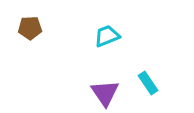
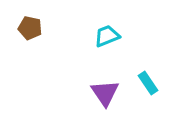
brown pentagon: rotated 15 degrees clockwise
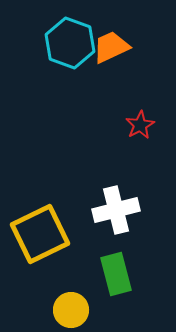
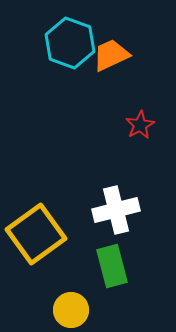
orange trapezoid: moved 8 px down
yellow square: moved 4 px left; rotated 10 degrees counterclockwise
green rectangle: moved 4 px left, 8 px up
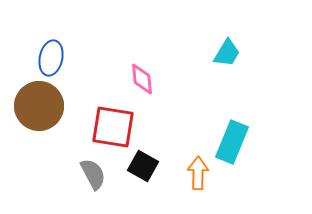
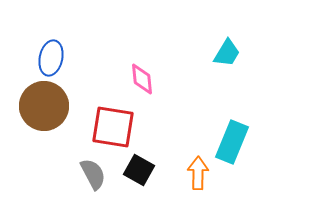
brown circle: moved 5 px right
black square: moved 4 px left, 4 px down
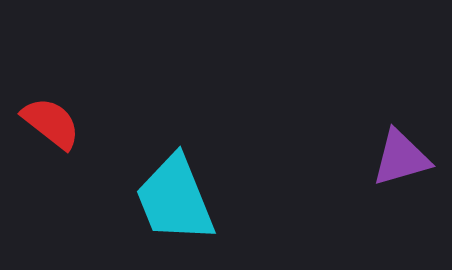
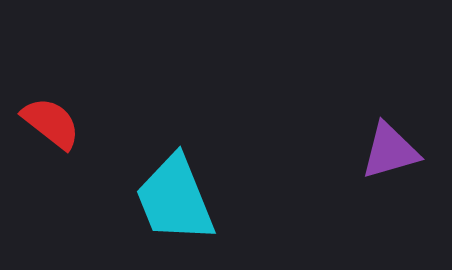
purple triangle: moved 11 px left, 7 px up
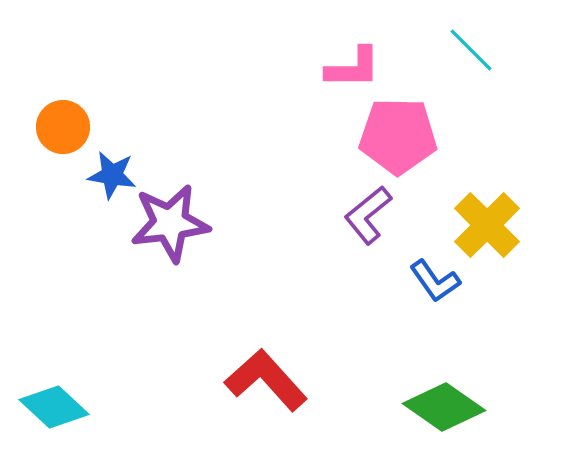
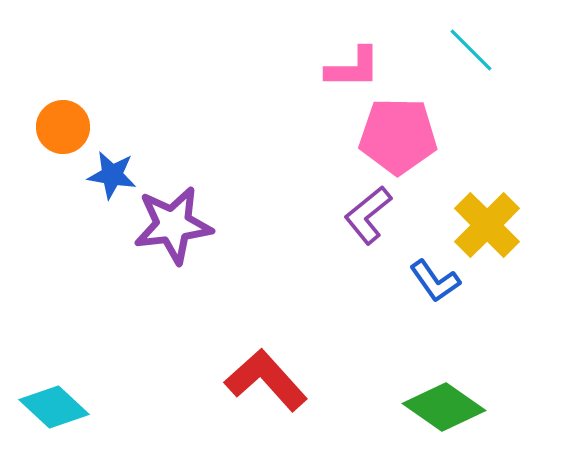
purple star: moved 3 px right, 2 px down
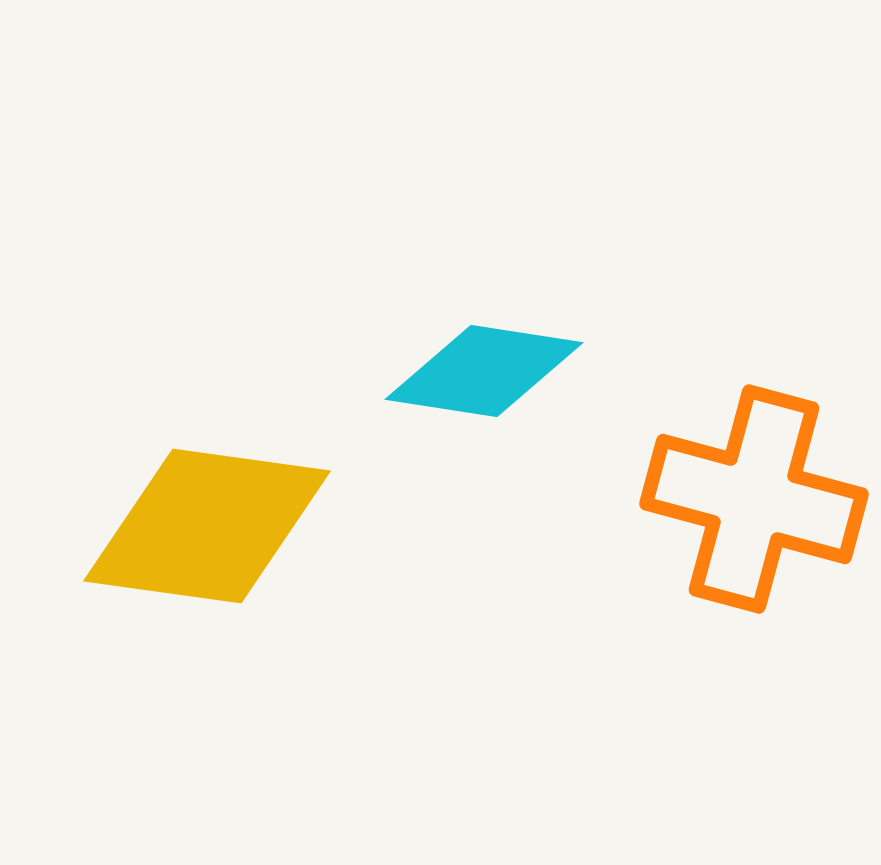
++++
* [Exercise]: The listing above should be repeated word for word, with every image left out.

* [Your solution]:
brown pentagon: rotated 15 degrees clockwise
orange trapezoid: moved 8 px down
yellow square: moved 4 px left; rotated 10 degrees counterclockwise
green rectangle: moved 4 px left, 8 px up
brown circle: moved 5 px right
black square: moved 4 px left, 4 px down
purple triangle: moved 11 px left, 7 px up
purple star: moved 3 px right, 2 px down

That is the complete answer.